DESCRIPTION OF THE TASK
With both ends included, transcribe exactly the records below from their first line to the line that contains "(217, 358) = (499, 198): red dumbbell -> none".

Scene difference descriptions
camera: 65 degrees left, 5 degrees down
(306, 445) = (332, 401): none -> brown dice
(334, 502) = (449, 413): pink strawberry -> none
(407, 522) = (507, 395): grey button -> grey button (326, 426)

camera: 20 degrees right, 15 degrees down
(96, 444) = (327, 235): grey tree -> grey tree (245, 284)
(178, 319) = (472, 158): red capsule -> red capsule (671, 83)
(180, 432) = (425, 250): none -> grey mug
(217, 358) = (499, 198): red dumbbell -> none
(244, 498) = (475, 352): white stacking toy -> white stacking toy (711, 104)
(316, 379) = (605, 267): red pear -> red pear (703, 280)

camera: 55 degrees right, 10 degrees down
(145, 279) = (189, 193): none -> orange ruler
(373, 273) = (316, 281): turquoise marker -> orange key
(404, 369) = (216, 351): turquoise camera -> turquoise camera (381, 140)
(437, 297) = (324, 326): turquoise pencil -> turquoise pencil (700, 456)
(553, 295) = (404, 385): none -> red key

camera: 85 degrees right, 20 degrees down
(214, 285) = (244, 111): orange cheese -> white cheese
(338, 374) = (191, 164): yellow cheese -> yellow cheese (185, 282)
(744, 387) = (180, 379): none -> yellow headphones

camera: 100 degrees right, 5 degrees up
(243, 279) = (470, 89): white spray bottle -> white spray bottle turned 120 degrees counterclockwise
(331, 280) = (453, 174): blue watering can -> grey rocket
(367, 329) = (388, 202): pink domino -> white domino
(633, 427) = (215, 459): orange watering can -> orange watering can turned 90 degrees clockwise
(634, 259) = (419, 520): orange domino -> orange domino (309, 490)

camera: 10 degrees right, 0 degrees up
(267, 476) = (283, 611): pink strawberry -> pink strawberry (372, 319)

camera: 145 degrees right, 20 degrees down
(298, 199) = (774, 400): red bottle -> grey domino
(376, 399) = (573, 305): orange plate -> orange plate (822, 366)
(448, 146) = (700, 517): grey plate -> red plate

EXERCISE RESULT
camera: 65 degrees left, 5 degrees down
(306, 445) = (332, 401): none -> brown dice
(334, 502) = (449, 413): pink strawberry -> none
(407, 522) = (507, 395): grey button -> grey button (326, 426)

camera: 20 degrees right, 15 degrees down
(96, 444) = (327, 235): grey tree -> grey tree (245, 284)
(178, 319) = (472, 158): red capsule -> red capsule (671, 83)
(180, 432) = (425, 250): none -> grey mug
(217, 358) = (499, 198): red dumbbell -> none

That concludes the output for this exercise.